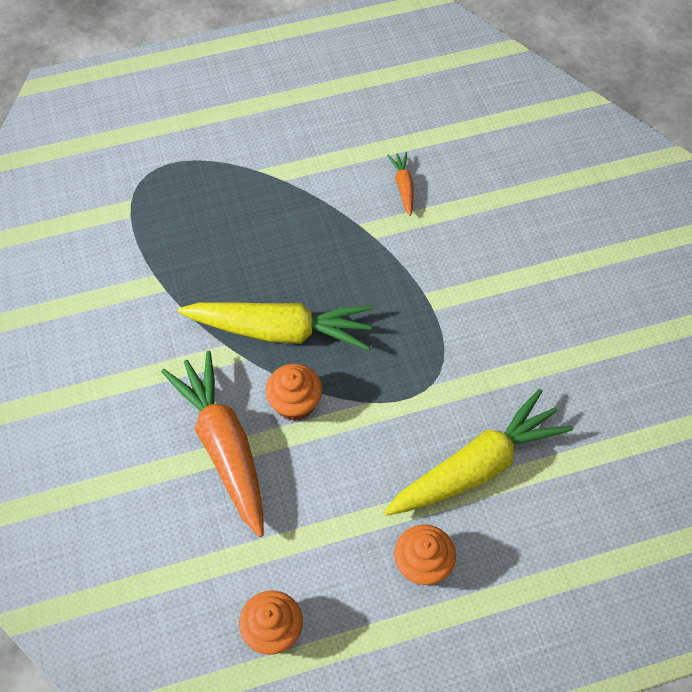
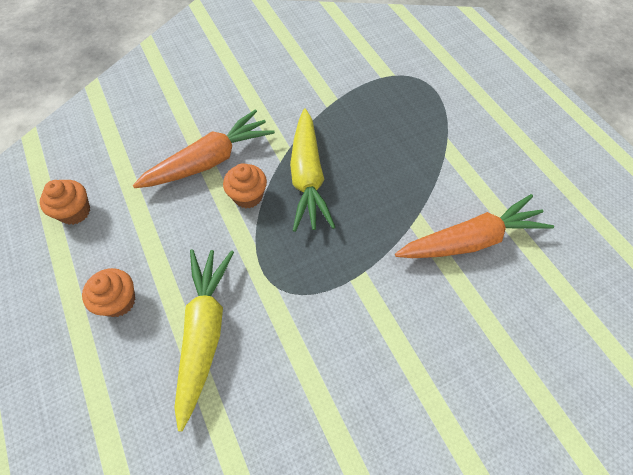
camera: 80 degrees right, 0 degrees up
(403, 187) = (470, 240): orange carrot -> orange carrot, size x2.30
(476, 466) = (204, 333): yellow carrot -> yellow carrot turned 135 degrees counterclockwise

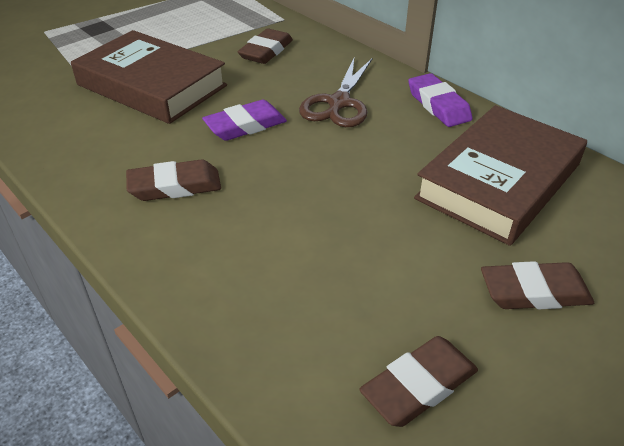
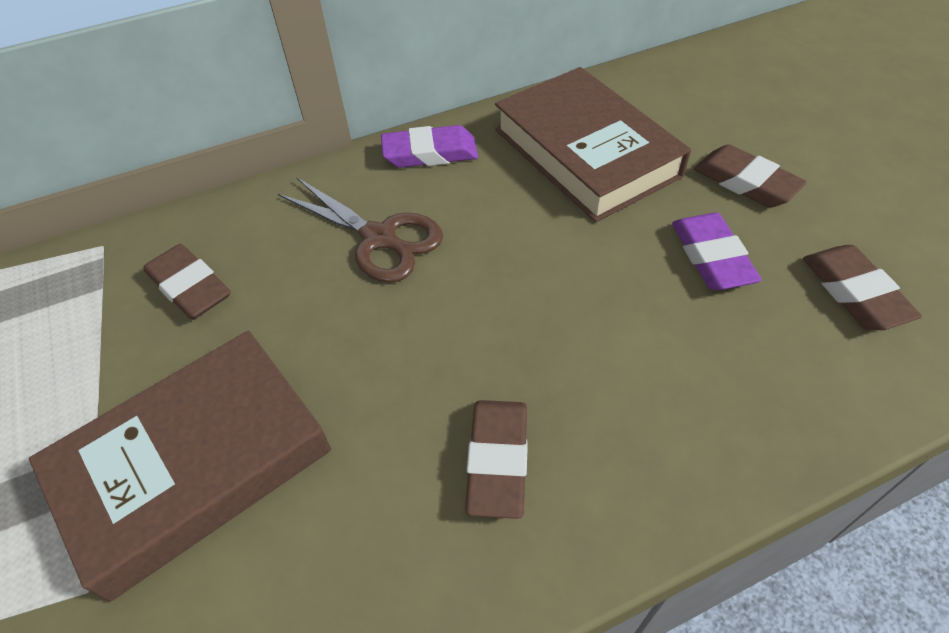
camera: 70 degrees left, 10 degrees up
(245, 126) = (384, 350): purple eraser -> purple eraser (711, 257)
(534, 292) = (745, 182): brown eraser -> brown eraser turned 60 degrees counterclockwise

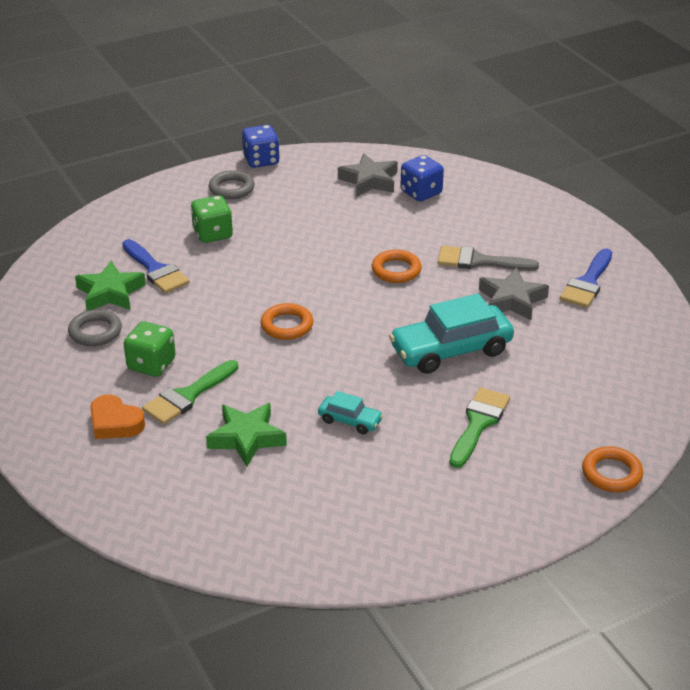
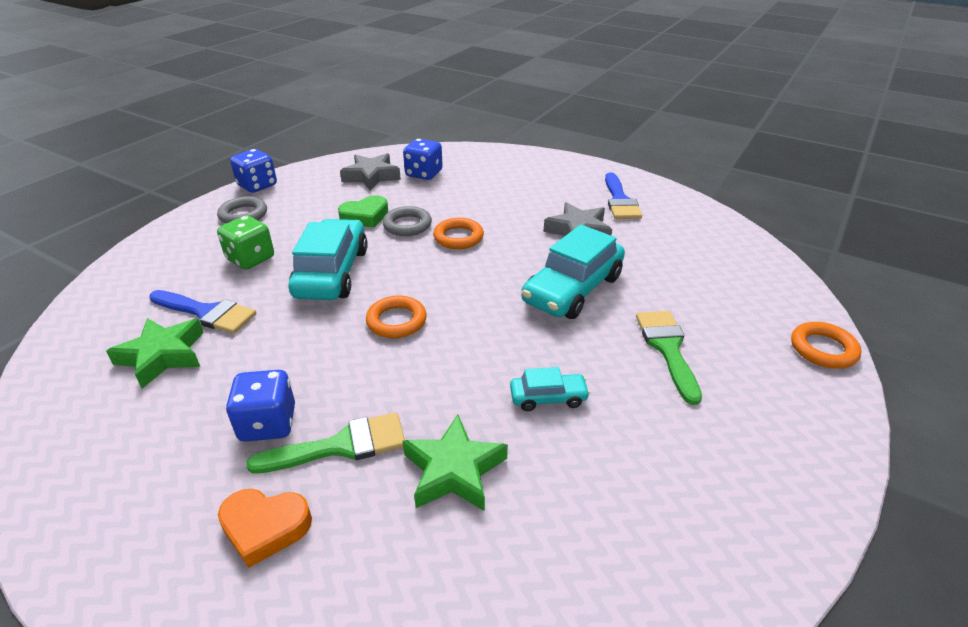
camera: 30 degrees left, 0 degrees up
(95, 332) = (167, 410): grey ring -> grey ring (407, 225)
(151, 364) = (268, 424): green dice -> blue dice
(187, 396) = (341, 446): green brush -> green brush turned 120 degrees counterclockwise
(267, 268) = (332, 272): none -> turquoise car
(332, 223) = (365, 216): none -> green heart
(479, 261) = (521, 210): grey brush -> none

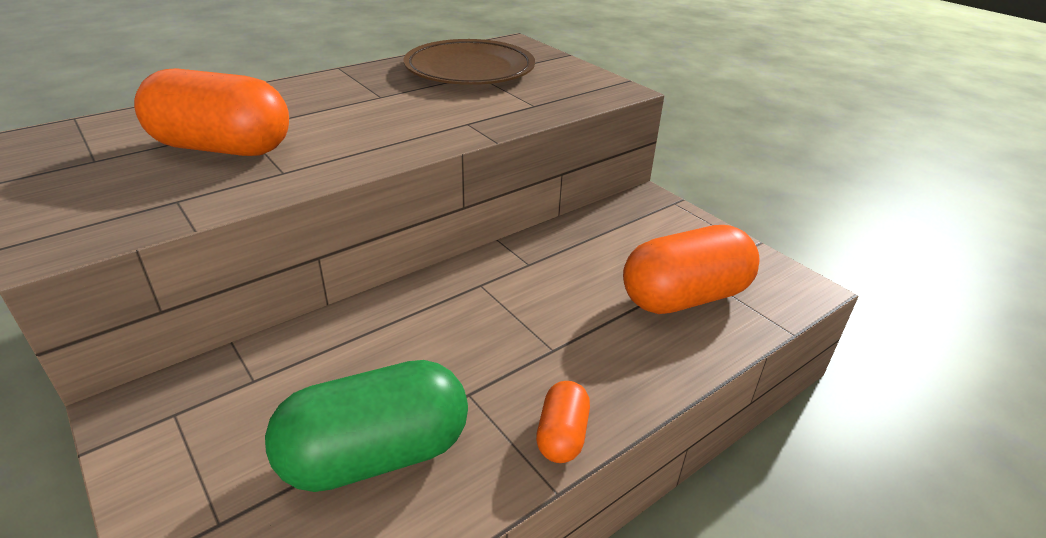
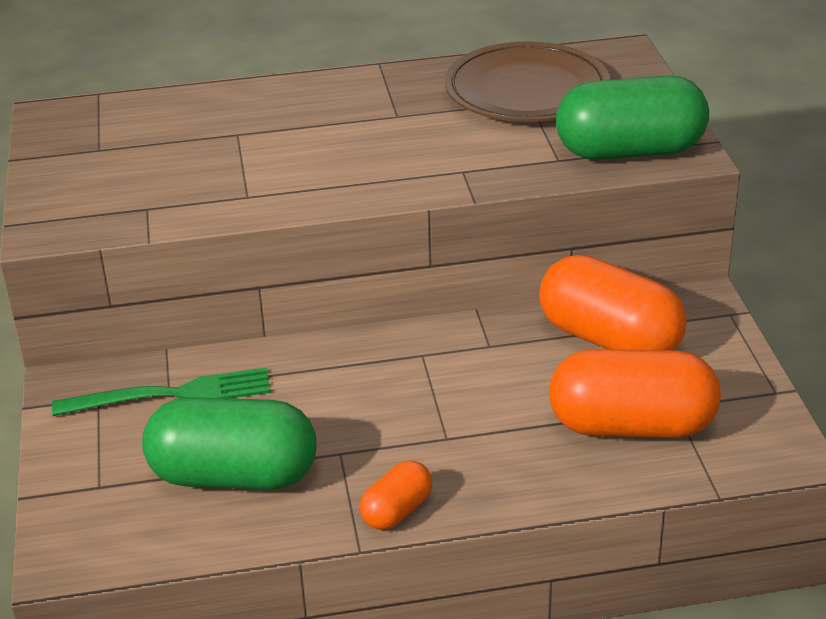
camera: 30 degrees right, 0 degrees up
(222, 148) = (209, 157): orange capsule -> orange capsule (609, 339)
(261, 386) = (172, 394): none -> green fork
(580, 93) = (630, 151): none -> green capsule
------------------------------------------------
**Task requirements:** Your task is to reproduce, exactly and exclusively, the lines from the one holding "camera: 30 degrees right, 0 degrees up" through the final line of the listing.

**Solution to this problem:**
camera: 30 degrees right, 0 degrees up
(222, 148) = (209, 157): orange capsule -> orange capsule (609, 339)
(261, 386) = (172, 394): none -> green fork
(580, 93) = (630, 151): none -> green capsule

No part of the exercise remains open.